▶ Provided material:
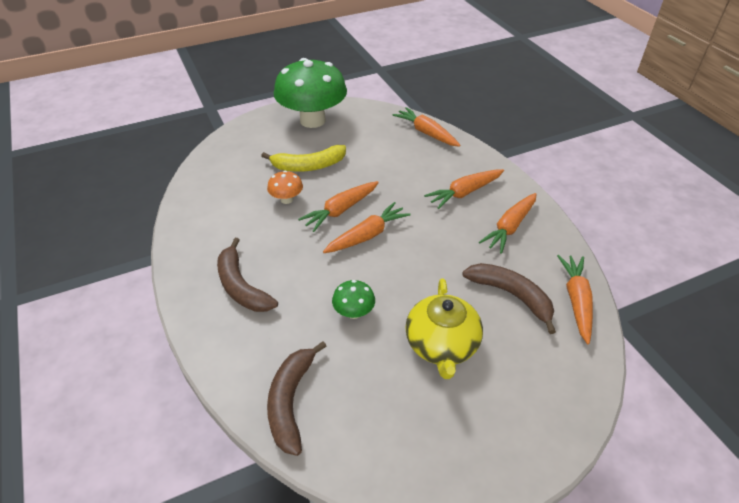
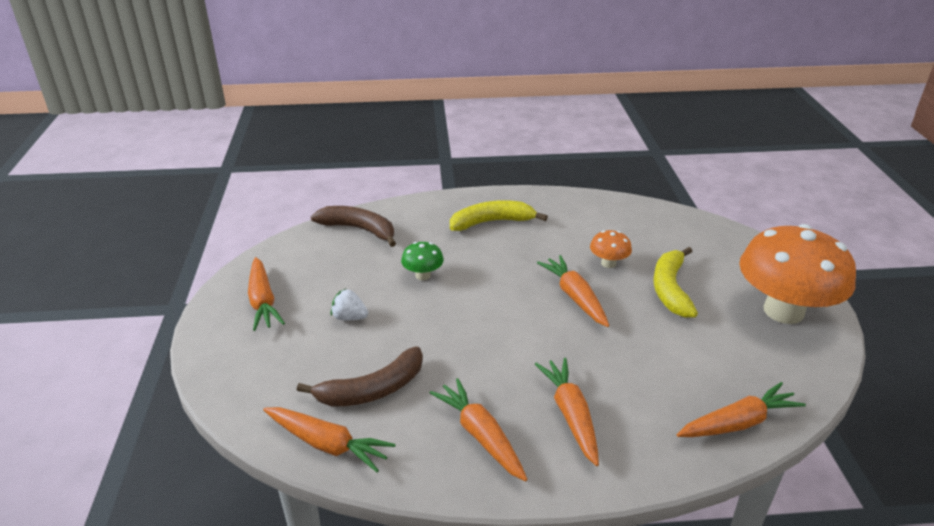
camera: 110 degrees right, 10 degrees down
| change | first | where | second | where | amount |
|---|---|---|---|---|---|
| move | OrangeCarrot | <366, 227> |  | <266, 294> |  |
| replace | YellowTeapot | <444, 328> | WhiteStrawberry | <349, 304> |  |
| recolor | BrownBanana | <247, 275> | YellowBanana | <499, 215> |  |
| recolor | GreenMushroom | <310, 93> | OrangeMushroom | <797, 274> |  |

▶ Work required:
Your copy should hold each line above exactly and no pictures at all.

▶ Exercise solution:
camera: 110 degrees right, 10 degrees down
| change | first | where | second | where | amount |
|---|---|---|---|---|---|
| move | OrangeCarrot | <366, 227> |  | <266, 294> |  |
| replace | YellowTeapot | <444, 328> | WhiteStrawberry | <349, 304> |  |
| recolor | BrownBanana | <247, 275> | YellowBanana | <499, 215> |  |
| recolor | GreenMushroom | <310, 93> | OrangeMushroom | <797, 274> |  |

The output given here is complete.